- [EXCERPTED RECORDS]:

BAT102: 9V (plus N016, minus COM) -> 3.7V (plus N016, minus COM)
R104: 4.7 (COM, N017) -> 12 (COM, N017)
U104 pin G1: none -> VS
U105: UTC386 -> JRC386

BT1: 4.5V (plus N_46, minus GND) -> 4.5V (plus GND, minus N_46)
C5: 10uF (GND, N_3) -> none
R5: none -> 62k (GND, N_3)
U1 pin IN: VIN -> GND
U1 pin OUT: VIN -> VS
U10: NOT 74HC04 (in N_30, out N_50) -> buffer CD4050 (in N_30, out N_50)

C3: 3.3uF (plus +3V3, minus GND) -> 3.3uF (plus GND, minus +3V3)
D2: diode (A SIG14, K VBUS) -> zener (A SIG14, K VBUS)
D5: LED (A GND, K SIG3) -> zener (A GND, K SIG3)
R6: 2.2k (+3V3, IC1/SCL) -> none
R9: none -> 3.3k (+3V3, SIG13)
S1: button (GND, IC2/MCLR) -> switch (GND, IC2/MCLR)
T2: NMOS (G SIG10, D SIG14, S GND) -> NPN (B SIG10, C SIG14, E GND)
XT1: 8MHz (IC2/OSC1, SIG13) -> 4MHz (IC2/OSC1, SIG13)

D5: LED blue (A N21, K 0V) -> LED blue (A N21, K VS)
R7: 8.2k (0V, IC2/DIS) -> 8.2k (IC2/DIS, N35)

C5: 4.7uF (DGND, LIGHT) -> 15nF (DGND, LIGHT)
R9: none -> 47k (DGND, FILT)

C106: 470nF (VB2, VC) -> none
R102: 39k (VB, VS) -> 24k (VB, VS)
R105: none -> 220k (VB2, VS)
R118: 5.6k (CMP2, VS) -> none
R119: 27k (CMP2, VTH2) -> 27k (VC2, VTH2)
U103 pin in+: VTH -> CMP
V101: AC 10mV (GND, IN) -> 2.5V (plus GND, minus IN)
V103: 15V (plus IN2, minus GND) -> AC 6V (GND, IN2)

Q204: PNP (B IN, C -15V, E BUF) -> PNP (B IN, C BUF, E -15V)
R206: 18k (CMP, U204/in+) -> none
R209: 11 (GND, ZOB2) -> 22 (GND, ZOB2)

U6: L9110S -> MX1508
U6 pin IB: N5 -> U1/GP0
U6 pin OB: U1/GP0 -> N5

- [EXERCISE GOAL]: Retype all of the data word for word.

- [ANSWER SECTION]:
BAT102: 9V (plus N016, minus COM) -> 3.7V (plus N016, minus COM)
R104: 4.7 (COM, N017) -> 12 (COM, N017)
U104 pin G1: none -> VS
U105: UTC386 -> JRC386

BT1: 4.5V (plus N_46, minus GND) -> 4.5V (plus GND, minus N_46)
C5: 10uF (GND, N_3) -> none
R5: none -> 62k (GND, N_3)
U1 pin IN: VIN -> GND
U1 pin OUT: VIN -> VS
U10: NOT 74HC04 (in N_30, out N_50) -> buffer CD4050 (in N_30, out N_50)

C3: 3.3uF (plus +3V3, minus GND) -> 3.3uF (plus GND, minus +3V3)
D2: diode (A SIG14, K VBUS) -> zener (A SIG14, K VBUS)
D5: LED (A GND, K SIG3) -> zener (A GND, K SIG3)
R6: 2.2k (+3V3, IC1/SCL) -> none
R9: none -> 3.3k (+3V3, SIG13)
S1: button (GND, IC2/MCLR) -> switch (GND, IC2/MCLR)
T2: NMOS (G SIG10, D SIG14, S GND) -> NPN (B SIG10, C SIG14, E GND)
XT1: 8MHz (IC2/OSC1, SIG13) -> 4MHz (IC2/OSC1, SIG13)

D5: LED blue (A N21, K 0V) -> LED blue (A N21, K VS)
R7: 8.2k (0V, IC2/DIS) -> 8.2k (IC2/DIS, N35)

C5: 4.7uF (DGND, LIGHT) -> 15nF (DGND, LIGHT)
R9: none -> 47k (DGND, FILT)

C106: 470nF (VB2, VC) -> none
R102: 39k (VB, VS) -> 24k (VB, VS)
R105: none -> 220k (VB2, VS)
R118: 5.6k (CMP2, VS) -> none
R119: 27k (CMP2, VTH2) -> 27k (VC2, VTH2)
U103 pin in+: VTH -> CMP
V101: AC 10mV (GND, IN) -> 2.5V (plus GND, minus IN)
V103: 15V (plus IN2, minus GND) -> AC 6V (GND, IN2)

Q204: PNP (B IN, C -15V, E BUF) -> PNP (B IN, C BUF, E -15V)
R206: 18k (CMP, U204/in+) -> none
R209: 11 (GND, ZOB2) -> 22 (GND, ZOB2)

U6: L9110S -> MX1508
U6 pin IB: N5 -> U1/GP0
U6 pin OB: U1/GP0 -> N5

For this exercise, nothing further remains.